* [WRITTEN REQUEST]: Rewrite the rows as a numbered list, omitting any blank lines. Begin with the first of the rows and stop after the line that contains "brown rectangle: rotated".

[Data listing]
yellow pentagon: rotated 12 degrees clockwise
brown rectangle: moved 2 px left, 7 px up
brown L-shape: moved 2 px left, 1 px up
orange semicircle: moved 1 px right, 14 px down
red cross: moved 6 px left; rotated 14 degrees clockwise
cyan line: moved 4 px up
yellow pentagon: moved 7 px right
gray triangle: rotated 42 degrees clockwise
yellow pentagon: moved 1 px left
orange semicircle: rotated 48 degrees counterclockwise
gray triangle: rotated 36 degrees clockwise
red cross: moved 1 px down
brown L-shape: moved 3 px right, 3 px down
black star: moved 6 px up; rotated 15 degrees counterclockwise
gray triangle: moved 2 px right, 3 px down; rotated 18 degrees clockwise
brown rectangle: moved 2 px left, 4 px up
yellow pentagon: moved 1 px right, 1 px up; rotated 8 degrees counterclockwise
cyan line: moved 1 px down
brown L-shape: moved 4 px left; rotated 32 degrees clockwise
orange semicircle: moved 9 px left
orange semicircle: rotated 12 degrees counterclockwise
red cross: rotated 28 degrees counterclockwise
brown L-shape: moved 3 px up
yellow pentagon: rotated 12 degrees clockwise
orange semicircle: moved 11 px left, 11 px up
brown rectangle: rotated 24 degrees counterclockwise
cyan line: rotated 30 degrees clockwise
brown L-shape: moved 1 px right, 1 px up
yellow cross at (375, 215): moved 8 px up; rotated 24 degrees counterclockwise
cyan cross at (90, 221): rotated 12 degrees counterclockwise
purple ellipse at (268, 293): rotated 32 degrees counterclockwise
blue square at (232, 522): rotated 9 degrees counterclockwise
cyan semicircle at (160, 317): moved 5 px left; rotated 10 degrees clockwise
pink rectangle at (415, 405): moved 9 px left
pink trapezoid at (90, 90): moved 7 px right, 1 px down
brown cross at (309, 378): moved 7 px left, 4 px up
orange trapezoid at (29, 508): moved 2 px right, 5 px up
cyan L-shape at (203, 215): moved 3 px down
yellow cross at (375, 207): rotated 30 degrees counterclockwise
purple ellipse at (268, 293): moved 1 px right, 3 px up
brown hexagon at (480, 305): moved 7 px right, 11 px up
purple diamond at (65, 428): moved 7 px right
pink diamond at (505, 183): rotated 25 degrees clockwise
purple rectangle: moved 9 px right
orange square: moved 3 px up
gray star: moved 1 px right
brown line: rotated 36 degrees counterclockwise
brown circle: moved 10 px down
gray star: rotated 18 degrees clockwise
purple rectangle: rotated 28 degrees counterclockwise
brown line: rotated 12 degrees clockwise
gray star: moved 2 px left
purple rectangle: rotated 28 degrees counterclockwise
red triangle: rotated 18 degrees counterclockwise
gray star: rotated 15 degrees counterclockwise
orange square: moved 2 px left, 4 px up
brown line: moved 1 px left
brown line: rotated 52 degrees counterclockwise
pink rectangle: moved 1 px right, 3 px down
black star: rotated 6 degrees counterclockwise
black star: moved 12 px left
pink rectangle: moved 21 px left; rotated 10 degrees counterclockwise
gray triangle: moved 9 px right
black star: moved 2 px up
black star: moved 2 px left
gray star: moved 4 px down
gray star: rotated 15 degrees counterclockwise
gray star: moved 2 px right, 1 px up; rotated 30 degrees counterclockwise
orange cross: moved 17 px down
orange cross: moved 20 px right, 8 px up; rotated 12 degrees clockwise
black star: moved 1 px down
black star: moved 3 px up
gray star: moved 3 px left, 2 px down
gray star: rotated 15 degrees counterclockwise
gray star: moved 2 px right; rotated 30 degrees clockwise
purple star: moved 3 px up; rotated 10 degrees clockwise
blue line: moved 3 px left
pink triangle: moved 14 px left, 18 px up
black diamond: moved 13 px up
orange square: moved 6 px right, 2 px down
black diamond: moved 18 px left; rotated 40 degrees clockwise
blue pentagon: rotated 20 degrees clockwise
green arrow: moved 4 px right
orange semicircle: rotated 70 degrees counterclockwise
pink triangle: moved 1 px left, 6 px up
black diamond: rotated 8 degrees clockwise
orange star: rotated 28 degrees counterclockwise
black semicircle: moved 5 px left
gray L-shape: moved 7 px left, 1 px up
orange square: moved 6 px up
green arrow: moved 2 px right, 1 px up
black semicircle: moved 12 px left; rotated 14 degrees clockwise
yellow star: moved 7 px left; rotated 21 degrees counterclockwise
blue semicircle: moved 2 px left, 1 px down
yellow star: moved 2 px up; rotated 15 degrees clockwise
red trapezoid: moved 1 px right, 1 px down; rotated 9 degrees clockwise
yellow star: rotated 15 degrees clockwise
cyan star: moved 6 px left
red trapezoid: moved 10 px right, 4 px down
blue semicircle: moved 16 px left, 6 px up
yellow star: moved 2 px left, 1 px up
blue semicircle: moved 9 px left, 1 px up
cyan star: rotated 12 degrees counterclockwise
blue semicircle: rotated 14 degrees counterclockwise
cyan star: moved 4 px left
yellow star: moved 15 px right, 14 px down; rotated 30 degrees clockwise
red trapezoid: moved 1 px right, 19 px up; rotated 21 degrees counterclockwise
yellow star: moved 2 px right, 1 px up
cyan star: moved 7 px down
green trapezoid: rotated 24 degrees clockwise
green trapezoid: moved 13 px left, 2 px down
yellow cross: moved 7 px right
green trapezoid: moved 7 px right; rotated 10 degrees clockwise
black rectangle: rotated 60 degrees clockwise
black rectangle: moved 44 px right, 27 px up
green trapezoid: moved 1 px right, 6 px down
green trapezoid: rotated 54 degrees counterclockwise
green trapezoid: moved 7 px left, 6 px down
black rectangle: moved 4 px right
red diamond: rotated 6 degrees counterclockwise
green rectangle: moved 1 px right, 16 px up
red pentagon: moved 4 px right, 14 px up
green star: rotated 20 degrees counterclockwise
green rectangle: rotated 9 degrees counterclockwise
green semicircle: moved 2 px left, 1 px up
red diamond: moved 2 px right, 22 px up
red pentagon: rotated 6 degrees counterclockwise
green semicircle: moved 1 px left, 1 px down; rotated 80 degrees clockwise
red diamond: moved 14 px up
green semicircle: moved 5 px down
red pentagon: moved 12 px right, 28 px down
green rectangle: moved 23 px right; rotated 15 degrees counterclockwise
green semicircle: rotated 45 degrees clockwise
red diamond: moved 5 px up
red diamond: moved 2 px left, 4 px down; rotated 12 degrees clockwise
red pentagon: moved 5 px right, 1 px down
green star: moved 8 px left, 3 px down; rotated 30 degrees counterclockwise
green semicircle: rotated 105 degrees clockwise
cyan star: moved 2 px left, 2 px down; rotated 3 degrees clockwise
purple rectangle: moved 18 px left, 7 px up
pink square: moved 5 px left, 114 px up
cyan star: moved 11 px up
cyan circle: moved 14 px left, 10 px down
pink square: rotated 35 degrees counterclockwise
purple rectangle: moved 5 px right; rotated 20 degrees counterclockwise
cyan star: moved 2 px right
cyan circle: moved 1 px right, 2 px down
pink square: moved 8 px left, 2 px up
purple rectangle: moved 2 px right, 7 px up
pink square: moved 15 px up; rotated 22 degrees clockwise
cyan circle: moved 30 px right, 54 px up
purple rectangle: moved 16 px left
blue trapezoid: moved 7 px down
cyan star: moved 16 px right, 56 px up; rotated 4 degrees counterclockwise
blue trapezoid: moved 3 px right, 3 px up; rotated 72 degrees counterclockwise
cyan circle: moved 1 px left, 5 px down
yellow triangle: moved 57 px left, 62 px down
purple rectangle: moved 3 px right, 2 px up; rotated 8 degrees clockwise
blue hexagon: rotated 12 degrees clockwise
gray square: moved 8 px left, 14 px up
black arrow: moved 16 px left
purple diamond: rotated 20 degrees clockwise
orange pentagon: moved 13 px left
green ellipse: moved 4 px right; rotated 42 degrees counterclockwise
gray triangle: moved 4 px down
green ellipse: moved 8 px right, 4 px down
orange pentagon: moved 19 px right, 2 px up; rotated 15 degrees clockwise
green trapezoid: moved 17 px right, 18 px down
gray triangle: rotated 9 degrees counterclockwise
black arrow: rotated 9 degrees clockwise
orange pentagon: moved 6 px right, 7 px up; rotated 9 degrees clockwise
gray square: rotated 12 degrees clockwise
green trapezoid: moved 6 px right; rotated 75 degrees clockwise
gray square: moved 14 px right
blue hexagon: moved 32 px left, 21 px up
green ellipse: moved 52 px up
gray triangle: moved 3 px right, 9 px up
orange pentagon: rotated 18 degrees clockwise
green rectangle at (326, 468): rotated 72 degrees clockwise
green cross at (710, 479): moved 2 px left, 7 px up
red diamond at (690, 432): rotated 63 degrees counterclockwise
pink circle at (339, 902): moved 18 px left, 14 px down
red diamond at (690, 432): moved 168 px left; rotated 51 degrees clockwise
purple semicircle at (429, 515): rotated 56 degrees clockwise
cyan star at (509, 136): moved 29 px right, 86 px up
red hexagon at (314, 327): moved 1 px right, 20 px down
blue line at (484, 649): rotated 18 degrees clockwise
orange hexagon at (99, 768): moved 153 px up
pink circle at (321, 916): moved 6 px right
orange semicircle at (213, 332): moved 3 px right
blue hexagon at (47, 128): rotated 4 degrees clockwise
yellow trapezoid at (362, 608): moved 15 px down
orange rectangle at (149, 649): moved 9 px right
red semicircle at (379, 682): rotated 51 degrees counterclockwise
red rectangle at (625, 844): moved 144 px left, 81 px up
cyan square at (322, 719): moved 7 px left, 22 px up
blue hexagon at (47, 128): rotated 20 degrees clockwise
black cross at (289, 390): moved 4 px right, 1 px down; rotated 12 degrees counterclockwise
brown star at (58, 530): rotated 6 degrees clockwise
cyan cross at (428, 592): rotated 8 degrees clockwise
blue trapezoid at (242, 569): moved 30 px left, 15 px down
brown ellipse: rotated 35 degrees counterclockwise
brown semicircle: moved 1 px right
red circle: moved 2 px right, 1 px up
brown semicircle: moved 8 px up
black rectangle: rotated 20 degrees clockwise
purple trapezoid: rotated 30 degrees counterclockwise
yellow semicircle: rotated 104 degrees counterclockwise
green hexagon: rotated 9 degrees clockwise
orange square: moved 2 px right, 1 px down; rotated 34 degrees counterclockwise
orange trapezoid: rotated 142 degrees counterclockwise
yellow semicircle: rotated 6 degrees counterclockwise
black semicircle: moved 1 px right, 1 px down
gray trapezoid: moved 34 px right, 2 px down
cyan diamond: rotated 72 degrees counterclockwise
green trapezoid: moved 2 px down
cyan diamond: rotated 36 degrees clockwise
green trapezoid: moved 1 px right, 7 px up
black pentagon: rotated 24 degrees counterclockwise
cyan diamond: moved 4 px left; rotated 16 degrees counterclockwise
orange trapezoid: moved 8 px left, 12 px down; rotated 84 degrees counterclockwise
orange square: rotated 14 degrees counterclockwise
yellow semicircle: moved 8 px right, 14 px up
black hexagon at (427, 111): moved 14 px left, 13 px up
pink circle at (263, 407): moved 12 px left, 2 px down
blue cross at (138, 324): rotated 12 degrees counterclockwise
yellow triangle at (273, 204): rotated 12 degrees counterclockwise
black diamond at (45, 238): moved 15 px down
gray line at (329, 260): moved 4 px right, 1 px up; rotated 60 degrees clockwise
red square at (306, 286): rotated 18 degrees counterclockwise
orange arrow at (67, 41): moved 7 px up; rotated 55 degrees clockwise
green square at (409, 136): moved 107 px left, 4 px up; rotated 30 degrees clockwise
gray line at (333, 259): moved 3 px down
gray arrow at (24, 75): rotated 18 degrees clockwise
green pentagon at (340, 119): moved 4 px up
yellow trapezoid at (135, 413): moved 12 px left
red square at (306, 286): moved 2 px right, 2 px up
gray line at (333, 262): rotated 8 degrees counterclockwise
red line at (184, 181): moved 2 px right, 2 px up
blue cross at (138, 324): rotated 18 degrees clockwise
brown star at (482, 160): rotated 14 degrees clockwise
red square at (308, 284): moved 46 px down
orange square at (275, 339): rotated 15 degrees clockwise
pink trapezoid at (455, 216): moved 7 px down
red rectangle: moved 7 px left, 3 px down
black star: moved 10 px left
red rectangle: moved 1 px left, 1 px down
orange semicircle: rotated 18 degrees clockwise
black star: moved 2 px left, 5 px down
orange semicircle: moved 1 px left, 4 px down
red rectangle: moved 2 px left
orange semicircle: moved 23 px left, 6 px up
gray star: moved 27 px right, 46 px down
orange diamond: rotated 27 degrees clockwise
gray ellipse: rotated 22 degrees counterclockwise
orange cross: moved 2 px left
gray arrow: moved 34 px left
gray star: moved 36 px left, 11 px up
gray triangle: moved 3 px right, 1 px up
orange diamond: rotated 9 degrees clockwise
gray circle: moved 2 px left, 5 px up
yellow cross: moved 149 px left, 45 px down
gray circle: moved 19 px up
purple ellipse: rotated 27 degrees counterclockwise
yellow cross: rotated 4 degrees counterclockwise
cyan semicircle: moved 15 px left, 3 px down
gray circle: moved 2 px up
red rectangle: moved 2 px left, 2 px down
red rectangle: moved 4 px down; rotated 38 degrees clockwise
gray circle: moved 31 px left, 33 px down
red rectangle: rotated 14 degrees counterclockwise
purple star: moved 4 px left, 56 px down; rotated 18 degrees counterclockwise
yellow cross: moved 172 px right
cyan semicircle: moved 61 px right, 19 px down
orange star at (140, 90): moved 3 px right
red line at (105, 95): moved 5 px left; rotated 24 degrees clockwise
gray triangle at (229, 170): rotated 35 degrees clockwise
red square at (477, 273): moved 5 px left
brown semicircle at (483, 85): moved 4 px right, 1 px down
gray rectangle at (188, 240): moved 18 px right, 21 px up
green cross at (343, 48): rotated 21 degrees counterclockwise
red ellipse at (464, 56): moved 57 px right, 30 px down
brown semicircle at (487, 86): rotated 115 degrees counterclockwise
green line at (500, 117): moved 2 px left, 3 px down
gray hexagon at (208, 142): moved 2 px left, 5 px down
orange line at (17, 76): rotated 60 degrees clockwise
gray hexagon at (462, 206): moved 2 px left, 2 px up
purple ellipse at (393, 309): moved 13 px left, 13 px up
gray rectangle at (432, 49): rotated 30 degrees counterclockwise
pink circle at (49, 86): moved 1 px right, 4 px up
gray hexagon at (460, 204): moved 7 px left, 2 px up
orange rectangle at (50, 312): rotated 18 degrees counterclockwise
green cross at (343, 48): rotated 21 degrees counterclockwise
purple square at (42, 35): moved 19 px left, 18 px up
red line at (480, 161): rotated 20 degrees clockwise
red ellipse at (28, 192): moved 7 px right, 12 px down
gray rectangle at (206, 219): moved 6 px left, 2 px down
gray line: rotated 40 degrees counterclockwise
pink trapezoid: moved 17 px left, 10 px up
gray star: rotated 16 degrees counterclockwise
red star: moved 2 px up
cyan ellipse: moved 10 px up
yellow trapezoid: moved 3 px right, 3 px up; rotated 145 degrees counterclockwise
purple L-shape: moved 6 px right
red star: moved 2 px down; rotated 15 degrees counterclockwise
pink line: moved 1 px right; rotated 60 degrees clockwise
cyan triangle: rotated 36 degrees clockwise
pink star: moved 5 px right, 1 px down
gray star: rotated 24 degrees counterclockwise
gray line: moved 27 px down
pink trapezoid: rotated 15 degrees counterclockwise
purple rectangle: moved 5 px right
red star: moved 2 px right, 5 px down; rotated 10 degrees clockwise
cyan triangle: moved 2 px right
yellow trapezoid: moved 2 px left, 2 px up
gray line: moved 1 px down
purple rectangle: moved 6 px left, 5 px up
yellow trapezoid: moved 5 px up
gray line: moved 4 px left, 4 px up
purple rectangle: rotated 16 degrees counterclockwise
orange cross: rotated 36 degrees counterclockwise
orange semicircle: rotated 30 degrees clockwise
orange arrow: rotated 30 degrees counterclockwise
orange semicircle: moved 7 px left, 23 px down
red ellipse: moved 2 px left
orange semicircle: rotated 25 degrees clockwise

* [COMPLETED EXERCISE]:
1. yellow pentagon: rotated 12 degrees clockwise
2. brown rectangle: moved 2 px left, 7 px up
3. brown L-shape: moved 2 px left, 1 px up
4. orange semicircle: moved 1 px right, 14 px down
5. red cross: moved 6 px left; rotated 14 degrees clockwise
6. cyan line: moved 4 px up
7. yellow pentagon: moved 7 px right
8. gray triangle: rotated 42 degrees clockwise
9. yellow pentagon: moved 1 px left
10. orange semicircle: rotated 48 degrees counterclockwise
11. gray triangle: rotated 36 degrees clockwise
12. red cross: moved 1 px down
13. brown L-shape: moved 3 px right, 3 px down
14. black star: moved 6 px up; rotated 15 degrees counterclockwise
15. gray triangle: moved 2 px right, 3 px down; rotated 18 degrees clockwise
16. brown rectangle: moved 2 px left, 4 px up
17. yellow pentagon: moved 1 px right, 1 px up; rotated 8 degrees counterclockwise
18. cyan line: moved 1 px down
19. brown L-shape: moved 4 px left; rotated 32 degrees clockwise
20. orange semicircle: moved 9 px left
21. orange semicircle: rotated 12 degrees counterclockwise
22. red cross: rotated 28 degrees counterclockwise
23. brown L-shape: moved 3 px up
24. yellow pentagon: rotated 12 degrees clockwise
25. orange semicircle: moved 11 px left, 11 px up
26. brown rectangle: rotated 24 degrees counterclockwise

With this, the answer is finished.